**INSTRUCTIONS TO FOLLOW:**
In the material below, the lines from the one containing "(282, 353) = (153, 236): none" through the one containing "(527, 374) = (309, 288): green" are to be given again exactly, ends included, and no others.

**DATA EXTRACT:**

++++

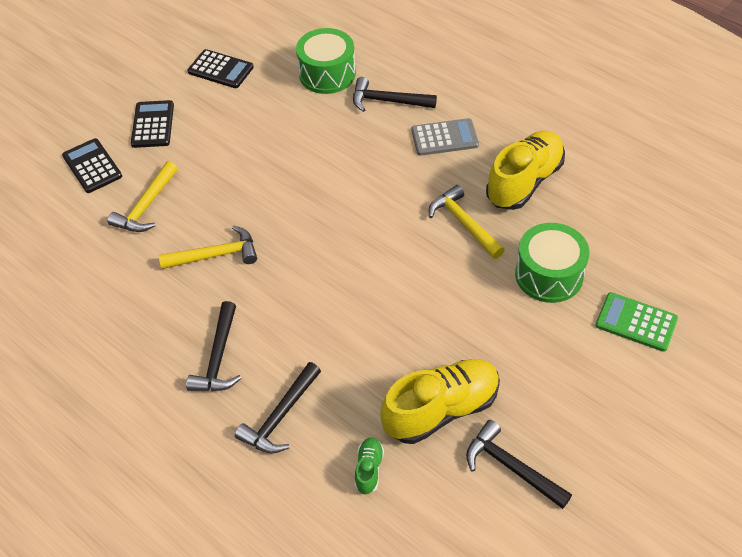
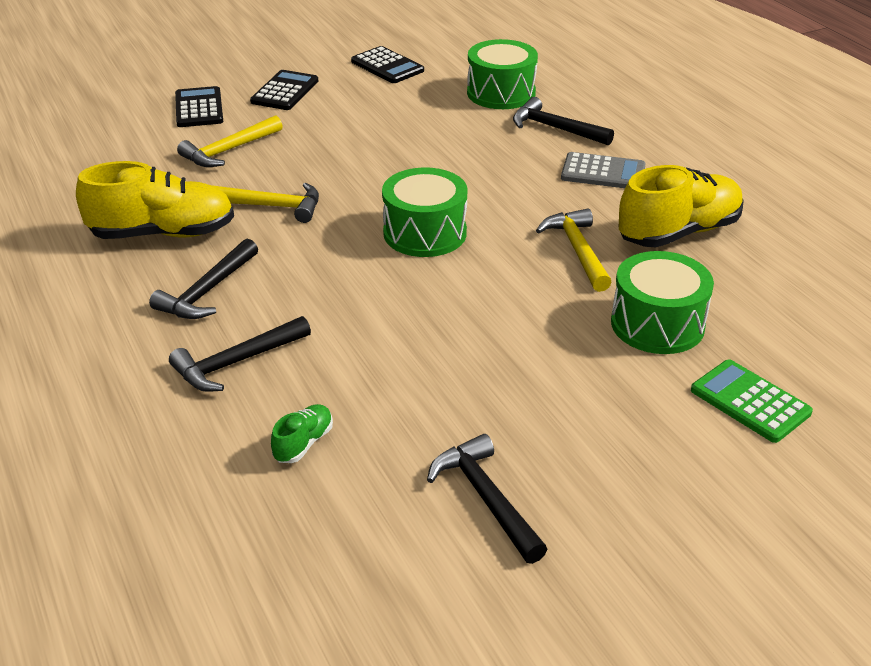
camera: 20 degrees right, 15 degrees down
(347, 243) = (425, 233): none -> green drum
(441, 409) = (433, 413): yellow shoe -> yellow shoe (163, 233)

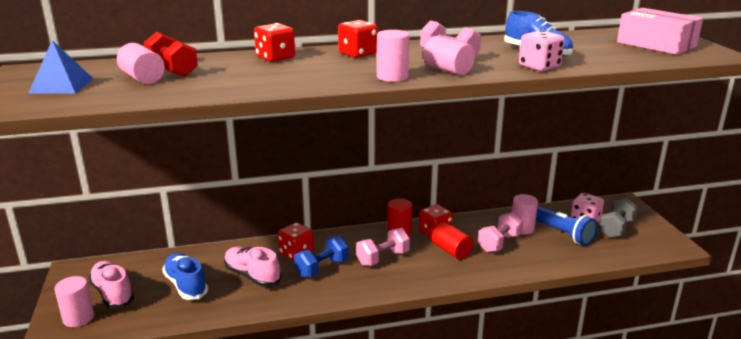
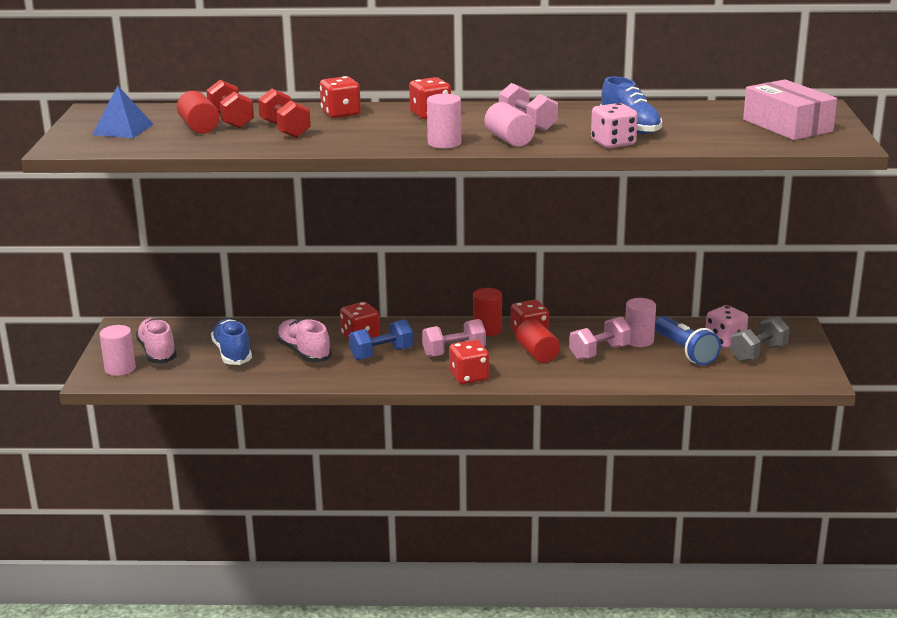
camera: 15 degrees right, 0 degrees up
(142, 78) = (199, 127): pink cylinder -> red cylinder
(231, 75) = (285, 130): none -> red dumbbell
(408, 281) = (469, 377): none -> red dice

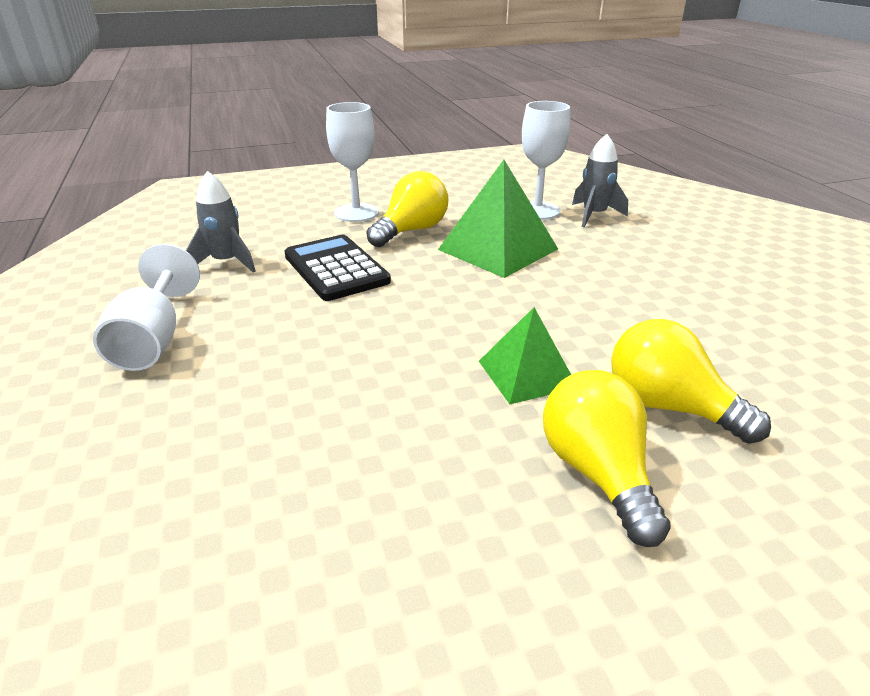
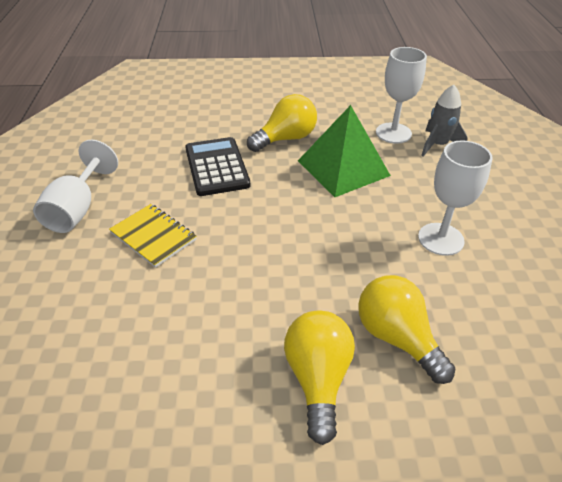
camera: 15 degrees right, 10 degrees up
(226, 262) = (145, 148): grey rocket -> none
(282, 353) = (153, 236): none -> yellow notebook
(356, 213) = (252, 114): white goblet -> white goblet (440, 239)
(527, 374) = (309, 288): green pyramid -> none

++++

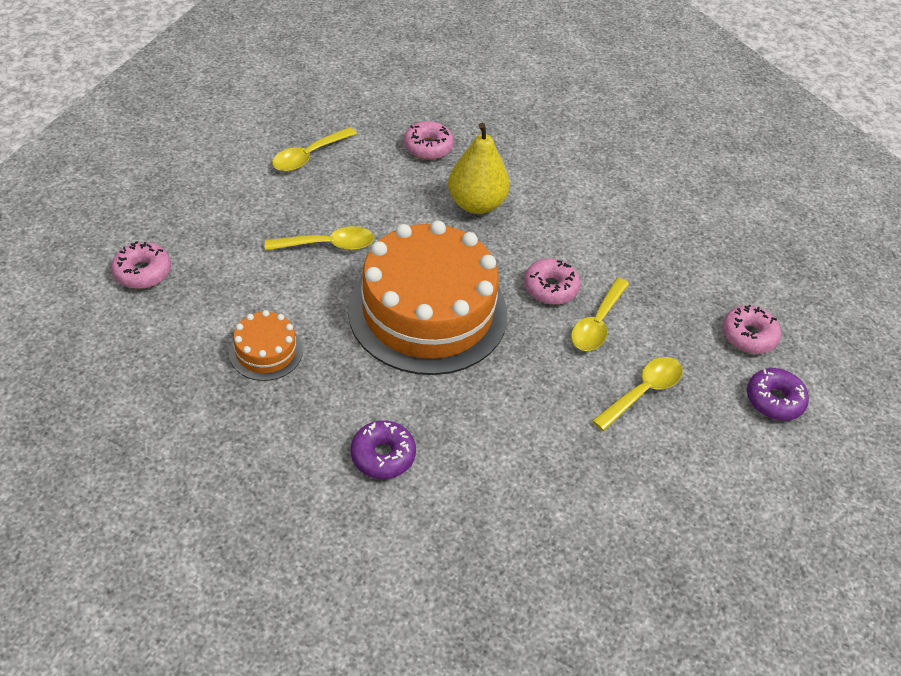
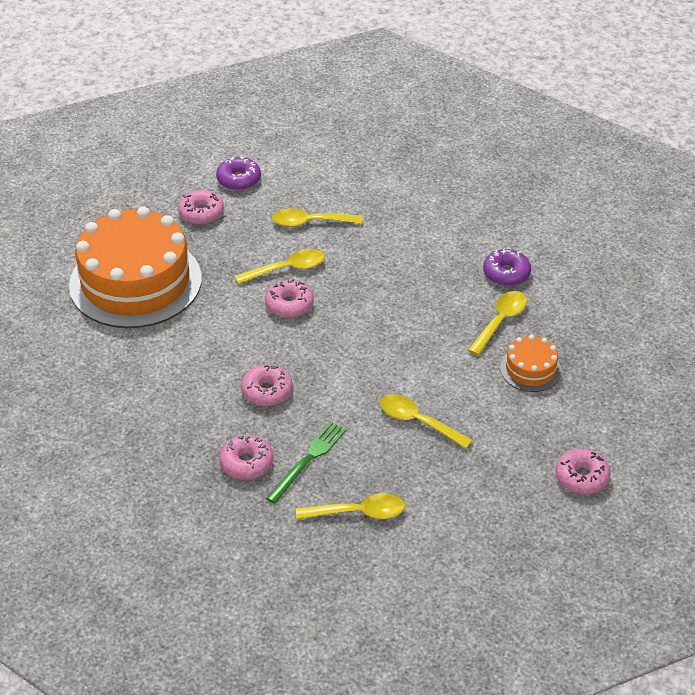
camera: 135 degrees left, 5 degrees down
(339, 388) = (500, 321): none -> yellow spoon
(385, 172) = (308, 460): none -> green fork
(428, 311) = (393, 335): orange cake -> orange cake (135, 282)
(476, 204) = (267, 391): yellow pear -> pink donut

++++

**OUTPUT:**
(282, 353) = (153, 236): none -> yellow notebook
(356, 213) = (252, 114): white goblet -> white goblet (440, 239)
(527, 374) = (309, 288): green pyramid -> none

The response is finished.